→ **Work instruction**: From the line containing "brown scissors: 10 -> 9" to the last line of the records below, repeat every line exactly and add nothing else.

→ **Record extracts**:

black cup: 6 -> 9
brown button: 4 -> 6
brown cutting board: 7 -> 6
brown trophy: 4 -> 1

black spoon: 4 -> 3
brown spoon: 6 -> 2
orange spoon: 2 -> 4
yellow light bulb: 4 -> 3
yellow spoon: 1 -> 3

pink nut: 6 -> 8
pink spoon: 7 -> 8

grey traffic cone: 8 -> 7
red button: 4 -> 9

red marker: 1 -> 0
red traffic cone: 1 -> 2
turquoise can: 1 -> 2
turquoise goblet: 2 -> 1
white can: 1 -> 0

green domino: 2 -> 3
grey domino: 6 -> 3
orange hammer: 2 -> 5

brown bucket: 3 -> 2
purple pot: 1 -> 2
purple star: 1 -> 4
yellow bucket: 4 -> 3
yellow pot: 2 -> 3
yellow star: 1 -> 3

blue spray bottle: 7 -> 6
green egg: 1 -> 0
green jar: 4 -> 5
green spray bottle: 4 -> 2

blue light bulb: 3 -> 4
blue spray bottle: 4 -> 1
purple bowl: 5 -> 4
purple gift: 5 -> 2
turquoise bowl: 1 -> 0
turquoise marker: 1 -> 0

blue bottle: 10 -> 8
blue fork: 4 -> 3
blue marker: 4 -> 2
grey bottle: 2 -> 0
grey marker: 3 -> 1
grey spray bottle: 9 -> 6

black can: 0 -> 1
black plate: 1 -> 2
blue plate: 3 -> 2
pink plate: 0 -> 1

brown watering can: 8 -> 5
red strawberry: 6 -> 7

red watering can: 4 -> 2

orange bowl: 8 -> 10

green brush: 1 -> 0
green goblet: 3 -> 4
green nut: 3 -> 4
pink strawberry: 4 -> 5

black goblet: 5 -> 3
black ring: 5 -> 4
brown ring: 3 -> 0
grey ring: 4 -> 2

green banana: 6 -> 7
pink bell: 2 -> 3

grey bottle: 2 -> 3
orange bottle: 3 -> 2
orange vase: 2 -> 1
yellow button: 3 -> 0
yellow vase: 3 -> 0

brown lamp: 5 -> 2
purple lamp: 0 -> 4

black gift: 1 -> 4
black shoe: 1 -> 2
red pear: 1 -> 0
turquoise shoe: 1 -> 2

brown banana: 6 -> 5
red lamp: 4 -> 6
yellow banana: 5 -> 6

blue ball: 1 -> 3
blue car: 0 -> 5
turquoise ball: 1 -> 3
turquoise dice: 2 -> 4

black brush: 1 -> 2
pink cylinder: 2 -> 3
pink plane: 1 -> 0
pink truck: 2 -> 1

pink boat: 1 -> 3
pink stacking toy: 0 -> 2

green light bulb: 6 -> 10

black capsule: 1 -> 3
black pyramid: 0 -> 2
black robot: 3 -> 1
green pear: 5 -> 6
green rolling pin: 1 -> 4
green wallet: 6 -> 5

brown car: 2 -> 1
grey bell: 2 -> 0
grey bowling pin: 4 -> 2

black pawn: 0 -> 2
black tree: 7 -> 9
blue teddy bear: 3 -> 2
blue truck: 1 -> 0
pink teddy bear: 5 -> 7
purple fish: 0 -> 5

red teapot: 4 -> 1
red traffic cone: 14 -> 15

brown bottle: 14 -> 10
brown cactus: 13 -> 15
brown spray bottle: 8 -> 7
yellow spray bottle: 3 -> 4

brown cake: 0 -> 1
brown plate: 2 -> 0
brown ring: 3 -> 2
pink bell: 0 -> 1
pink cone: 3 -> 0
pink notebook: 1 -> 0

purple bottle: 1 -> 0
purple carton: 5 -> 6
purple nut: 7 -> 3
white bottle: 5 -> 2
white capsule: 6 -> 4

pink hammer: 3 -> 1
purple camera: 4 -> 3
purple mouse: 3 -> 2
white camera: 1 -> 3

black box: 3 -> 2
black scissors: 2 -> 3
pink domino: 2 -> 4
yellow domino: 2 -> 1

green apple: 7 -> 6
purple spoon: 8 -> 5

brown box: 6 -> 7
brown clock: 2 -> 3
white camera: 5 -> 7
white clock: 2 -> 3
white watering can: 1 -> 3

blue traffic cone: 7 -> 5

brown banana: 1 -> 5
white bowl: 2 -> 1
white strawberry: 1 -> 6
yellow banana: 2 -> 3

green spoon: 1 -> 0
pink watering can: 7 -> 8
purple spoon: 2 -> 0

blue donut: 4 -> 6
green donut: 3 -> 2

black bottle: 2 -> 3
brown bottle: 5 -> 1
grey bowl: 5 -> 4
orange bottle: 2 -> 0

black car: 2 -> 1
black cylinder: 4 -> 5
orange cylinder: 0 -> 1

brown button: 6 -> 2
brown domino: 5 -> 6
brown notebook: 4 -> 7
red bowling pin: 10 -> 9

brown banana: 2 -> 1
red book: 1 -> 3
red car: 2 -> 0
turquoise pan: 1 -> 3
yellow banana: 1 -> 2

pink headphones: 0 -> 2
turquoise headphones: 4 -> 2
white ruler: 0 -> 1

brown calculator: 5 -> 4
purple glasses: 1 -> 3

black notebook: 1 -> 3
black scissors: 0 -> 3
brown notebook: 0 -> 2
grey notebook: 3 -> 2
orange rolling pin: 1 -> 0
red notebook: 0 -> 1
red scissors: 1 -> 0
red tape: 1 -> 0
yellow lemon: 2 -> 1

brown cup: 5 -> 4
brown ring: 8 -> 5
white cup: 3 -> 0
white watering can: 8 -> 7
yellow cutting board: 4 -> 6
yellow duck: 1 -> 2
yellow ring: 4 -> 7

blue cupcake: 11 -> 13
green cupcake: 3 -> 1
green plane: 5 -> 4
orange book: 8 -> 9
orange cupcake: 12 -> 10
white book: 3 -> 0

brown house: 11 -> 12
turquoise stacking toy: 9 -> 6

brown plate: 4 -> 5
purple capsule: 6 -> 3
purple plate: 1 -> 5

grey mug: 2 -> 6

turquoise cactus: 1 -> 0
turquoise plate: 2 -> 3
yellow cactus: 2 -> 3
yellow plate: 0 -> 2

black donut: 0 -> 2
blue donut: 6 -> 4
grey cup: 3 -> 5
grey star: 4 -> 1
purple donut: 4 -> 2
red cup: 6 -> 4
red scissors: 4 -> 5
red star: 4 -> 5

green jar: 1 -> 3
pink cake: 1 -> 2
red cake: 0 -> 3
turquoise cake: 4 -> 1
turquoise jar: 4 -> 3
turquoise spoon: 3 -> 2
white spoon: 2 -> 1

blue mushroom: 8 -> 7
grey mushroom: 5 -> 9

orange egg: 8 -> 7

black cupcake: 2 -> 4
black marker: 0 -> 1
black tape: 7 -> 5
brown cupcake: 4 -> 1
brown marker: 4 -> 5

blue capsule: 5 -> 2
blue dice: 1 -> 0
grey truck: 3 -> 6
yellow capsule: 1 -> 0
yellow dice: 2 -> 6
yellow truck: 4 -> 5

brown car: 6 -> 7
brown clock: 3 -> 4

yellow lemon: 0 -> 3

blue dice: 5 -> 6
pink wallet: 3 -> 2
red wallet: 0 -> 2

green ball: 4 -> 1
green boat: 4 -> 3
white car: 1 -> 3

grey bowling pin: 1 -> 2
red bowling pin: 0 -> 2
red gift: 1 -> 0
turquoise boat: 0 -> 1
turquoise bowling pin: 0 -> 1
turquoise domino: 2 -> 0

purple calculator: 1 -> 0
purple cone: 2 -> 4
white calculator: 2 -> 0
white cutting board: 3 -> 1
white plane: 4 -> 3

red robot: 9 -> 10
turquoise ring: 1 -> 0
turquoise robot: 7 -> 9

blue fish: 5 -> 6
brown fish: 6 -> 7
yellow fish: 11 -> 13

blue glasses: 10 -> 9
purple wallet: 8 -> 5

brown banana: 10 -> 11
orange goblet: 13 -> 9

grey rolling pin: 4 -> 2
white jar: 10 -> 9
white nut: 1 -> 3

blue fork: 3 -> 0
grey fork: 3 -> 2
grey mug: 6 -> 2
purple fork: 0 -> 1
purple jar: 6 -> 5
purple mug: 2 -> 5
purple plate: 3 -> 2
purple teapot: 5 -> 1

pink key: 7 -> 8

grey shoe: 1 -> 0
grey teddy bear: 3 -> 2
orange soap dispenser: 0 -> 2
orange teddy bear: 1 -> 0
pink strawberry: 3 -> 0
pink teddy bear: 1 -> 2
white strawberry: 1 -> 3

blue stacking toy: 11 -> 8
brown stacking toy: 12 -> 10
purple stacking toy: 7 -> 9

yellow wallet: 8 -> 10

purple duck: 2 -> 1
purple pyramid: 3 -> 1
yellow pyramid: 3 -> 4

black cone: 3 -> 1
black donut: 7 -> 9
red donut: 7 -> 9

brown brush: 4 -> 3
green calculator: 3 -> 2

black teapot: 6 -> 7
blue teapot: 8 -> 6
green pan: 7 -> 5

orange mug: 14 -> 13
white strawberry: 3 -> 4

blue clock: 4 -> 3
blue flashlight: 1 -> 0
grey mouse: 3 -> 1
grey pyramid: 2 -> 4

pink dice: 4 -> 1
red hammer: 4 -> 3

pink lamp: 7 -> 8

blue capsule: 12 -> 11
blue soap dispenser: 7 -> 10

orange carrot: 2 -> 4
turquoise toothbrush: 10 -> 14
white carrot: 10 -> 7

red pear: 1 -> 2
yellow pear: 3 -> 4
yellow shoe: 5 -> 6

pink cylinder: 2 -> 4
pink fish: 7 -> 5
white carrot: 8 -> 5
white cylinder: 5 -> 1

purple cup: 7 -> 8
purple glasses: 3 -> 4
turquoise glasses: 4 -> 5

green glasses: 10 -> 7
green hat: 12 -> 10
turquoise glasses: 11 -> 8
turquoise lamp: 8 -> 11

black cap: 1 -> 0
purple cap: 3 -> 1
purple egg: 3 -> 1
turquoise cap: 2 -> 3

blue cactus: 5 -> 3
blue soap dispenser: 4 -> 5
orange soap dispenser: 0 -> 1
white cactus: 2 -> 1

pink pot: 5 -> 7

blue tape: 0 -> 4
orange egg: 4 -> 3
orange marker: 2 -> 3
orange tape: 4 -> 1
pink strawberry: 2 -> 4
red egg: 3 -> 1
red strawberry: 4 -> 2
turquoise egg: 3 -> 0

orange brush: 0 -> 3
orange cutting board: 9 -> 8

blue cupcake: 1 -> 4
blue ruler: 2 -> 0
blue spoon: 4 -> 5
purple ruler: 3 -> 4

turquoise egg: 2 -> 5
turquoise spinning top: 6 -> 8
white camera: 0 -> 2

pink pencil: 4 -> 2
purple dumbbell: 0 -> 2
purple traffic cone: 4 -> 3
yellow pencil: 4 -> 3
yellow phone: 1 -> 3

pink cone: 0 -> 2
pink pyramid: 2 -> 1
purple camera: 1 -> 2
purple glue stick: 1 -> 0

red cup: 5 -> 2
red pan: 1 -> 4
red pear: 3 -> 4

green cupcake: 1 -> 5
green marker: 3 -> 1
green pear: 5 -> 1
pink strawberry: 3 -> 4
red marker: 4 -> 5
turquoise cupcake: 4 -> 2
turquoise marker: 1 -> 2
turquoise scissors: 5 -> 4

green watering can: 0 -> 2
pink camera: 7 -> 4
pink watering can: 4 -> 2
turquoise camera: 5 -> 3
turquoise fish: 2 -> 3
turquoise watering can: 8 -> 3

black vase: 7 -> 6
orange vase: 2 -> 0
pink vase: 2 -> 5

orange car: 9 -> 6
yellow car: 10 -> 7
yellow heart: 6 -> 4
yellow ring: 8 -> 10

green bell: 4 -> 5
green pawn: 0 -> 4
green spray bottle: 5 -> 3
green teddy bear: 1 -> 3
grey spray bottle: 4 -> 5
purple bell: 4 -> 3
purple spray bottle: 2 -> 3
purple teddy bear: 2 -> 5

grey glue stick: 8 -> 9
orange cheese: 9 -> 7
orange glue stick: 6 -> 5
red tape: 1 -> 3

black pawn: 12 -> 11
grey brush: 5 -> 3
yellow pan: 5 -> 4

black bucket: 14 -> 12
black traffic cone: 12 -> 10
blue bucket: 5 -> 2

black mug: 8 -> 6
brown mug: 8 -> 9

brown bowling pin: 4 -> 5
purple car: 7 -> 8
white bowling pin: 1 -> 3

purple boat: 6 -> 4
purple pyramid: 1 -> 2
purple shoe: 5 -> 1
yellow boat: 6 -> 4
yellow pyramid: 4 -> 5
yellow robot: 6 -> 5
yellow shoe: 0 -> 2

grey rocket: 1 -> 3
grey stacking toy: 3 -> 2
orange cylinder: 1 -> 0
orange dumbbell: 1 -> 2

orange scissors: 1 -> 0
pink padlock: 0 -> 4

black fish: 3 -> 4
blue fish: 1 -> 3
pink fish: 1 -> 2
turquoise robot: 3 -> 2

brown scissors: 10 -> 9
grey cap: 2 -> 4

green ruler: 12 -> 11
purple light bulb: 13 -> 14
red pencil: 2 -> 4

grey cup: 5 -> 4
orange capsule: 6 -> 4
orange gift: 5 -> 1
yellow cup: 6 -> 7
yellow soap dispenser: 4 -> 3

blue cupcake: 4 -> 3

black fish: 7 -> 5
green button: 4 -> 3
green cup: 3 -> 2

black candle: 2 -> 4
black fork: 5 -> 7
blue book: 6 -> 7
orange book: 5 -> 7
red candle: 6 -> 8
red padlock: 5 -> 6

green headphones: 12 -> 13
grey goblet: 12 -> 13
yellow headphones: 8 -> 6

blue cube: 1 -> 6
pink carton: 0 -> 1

→ **Completed task**:
brown scissors: 10 -> 9
grey cap: 2 -> 4

green ruler: 12 -> 11
purple light bulb: 13 -> 14
red pencil: 2 -> 4

grey cup: 5 -> 4
orange capsule: 6 -> 4
orange gift: 5 -> 1
yellow cup: 6 -> 7
yellow soap dispenser: 4 -> 3

blue cupcake: 4 -> 3

black fish: 7 -> 5
green button: 4 -> 3
green cup: 3 -> 2

black candle: 2 -> 4
black fork: 5 -> 7
blue book: 6 -> 7
orange book: 5 -> 7
red candle: 6 -> 8
red padlock: 5 -> 6

green headphones: 12 -> 13
grey goblet: 12 -> 13
yellow headphones: 8 -> 6

blue cube: 1 -> 6
pink carton: 0 -> 1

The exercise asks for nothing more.